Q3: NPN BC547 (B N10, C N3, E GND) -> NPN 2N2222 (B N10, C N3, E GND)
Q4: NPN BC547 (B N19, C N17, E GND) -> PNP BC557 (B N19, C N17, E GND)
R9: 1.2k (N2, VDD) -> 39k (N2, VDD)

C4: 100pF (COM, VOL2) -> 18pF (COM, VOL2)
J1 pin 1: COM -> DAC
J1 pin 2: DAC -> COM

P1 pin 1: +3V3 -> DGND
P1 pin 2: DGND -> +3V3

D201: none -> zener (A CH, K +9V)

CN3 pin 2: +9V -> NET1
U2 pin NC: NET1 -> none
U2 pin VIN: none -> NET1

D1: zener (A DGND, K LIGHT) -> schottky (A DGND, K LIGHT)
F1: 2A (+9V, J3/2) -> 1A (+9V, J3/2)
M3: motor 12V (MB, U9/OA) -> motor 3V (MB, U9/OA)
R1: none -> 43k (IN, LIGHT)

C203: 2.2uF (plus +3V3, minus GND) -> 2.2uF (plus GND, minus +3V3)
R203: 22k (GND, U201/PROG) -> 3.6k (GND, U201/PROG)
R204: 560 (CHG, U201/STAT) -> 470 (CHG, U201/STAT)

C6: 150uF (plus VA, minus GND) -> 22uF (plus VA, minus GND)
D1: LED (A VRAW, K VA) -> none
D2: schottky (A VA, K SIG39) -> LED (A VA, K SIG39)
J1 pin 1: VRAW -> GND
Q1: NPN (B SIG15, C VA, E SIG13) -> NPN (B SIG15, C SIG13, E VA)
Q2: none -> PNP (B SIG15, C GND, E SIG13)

* _INSTRUCTIONS FOR THE TASK_
Copy out each line of the data above, exactly, if it lies between the line holding "R9: 1.2k (N2, VDD) -> 39k (N2, VDD)" and the line holding "F1: 2A (+9V, J3/2) -> 1A (+9V, J3/2)", inclusive; copy no other line.

* _RESULT BELOW_
R9: 1.2k (N2, VDD) -> 39k (N2, VDD)

C4: 100pF (COM, VOL2) -> 18pF (COM, VOL2)
J1 pin 1: COM -> DAC
J1 pin 2: DAC -> COM

P1 pin 1: +3V3 -> DGND
P1 pin 2: DGND -> +3V3

D201: none -> zener (A CH, K +9V)

CN3 pin 2: +9V -> NET1
U2 pin NC: NET1 -> none
U2 pin VIN: none -> NET1

D1: zener (A DGND, K LIGHT) -> schottky (A DGND, K LIGHT)
F1: 2A (+9V, J3/2) -> 1A (+9V, J3/2)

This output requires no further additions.